**PROBLEM**
Your output should be the listing itself, repeated exactly.

##########

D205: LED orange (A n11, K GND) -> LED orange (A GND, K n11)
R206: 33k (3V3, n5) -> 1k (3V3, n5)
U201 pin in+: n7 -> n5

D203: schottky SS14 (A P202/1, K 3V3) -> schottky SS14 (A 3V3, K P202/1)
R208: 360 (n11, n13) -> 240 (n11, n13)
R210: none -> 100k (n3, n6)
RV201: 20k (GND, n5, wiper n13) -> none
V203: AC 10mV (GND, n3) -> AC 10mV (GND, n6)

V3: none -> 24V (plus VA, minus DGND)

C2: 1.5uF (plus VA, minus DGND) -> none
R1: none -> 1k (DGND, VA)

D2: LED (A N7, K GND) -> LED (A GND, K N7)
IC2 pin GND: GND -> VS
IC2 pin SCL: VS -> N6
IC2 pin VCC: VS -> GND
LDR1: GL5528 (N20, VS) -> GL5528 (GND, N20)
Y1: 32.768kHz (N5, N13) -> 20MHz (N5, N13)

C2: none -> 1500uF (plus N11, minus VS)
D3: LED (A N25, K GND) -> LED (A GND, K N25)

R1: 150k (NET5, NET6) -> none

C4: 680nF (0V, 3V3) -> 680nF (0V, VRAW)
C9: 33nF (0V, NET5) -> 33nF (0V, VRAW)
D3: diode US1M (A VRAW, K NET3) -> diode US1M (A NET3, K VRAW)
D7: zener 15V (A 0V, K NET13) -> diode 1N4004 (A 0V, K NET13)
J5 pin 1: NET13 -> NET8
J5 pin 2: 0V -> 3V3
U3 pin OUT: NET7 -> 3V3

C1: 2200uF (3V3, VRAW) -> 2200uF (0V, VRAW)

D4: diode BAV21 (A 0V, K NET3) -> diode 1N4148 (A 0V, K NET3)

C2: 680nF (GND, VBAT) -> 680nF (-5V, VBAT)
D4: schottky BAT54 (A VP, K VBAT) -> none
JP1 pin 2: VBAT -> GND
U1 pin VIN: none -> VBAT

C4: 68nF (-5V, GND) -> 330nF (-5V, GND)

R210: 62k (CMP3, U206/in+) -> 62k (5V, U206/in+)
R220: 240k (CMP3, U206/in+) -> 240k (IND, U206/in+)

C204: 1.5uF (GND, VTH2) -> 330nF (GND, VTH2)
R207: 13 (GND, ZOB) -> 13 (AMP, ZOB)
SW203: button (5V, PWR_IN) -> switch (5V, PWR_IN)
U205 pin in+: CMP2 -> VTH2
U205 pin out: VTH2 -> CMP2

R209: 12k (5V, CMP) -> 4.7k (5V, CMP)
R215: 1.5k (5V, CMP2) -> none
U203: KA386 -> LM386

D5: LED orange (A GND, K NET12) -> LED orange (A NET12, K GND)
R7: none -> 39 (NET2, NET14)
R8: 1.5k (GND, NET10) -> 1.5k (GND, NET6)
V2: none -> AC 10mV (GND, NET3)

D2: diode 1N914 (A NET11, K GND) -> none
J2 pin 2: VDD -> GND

##########

**YOUR SOLUTION**
D205: LED orange (A n11, K GND) -> LED orange (A GND, K n11)
R206: 33k (3V3, n5) -> 1k (3V3, n5)
U201 pin in+: n7 -> n5

D203: schottky SS14 (A P202/1, K 3V3) -> schottky SS14 (A 3V3, K P202/1)
R208: 360 (n11, n13) -> 240 (n11, n13)
R210: none -> 100k (n3, n6)
RV201: 20k (GND, n5, wiper n13) -> none
V203: AC 10mV (GND, n3) -> AC 10mV (GND, n6)

V3: none -> 24V (plus VA, minus DGND)

C2: 1.5uF (plus VA, minus DGND) -> none
R1: none -> 1k (DGND, VA)

D2: LED (A N7, K GND) -> LED (A GND, K N7)
IC2 pin GND: GND -> VS
IC2 pin SCL: VS -> N6
IC2 pin VCC: VS -> GND
LDR1: GL5528 (N20, VS) -> GL5528 (GND, N20)
Y1: 32.768kHz (N5, N13) -> 20MHz (N5, N13)

C2: none -> 1500uF (plus N11, minus VS)
D3: LED (A N25, K GND) -> LED (A GND, K N25)

R1: 150k (NET5, NET6) -> none

C4: 680nF (0V, 3V3) -> 680nF (0V, VRAW)
C9: 33nF (0V, NET5) -> 33nF (0V, VRAW)
D3: diode US1M (A VRAW, K NET3) -> diode US1M (A NET3, K VRAW)
D7: zener 15V (A 0V, K NET13) -> diode 1N4004 (A 0V, K NET13)
J5 pin 1: NET13 -> NET8
J5 pin 2: 0V -> 3V3
U3 pin OUT: NET7 -> 3V3

C1: 2200uF (3V3, VRAW) -> 2200uF (0V, VRAW)

D4: diode BAV21 (A 0V, K NET3) -> diode 1N4148 (A 0V, K NET3)

C2: 680nF (GND, VBAT) -> 680nF (-5V, VBAT)
D4: schottky BAT54 (A VP, K VBAT) -> none
JP1 pin 2: VBAT -> GND
U1 pin VIN: none -> VBAT

C4: 68nF (-5V, GND) -> 330nF (-5V, GND)

R210: 62k (CMP3, U206/in+) -> 62k (5V, U206/in+)
R220: 240k (CMP3, U206/in+) -> 240k (IND, U206/in+)

C204: 1.5uF (GND, VTH2) -> 330nF (GND, VTH2)
R207: 13 (GND, ZOB) -> 13 (AMP, ZOB)
SW203: button (5V, PWR_IN) -> switch (5V, PWR_IN)
U205 pin in+: CMP2 -> VTH2
U205 pin out: VTH2 -> CMP2

R209: 12k (5V, CMP) -> 4.7k (5V, CMP)
R215: 1.5k (5V, CMP2) -> none
U203: KA386 -> LM386

D5: LED orange (A GND, K NET12) -> LED orange (A NET12, K GND)
R7: none -> 39 (NET2, NET14)
R8: 1.5k (GND, NET10) -> 1.5k (GND, NET6)
V2: none -> AC 10mV (GND, NET3)

D2: diode 1N914 (A NET11, K GND) -> none
J2 pin 2: VDD -> GND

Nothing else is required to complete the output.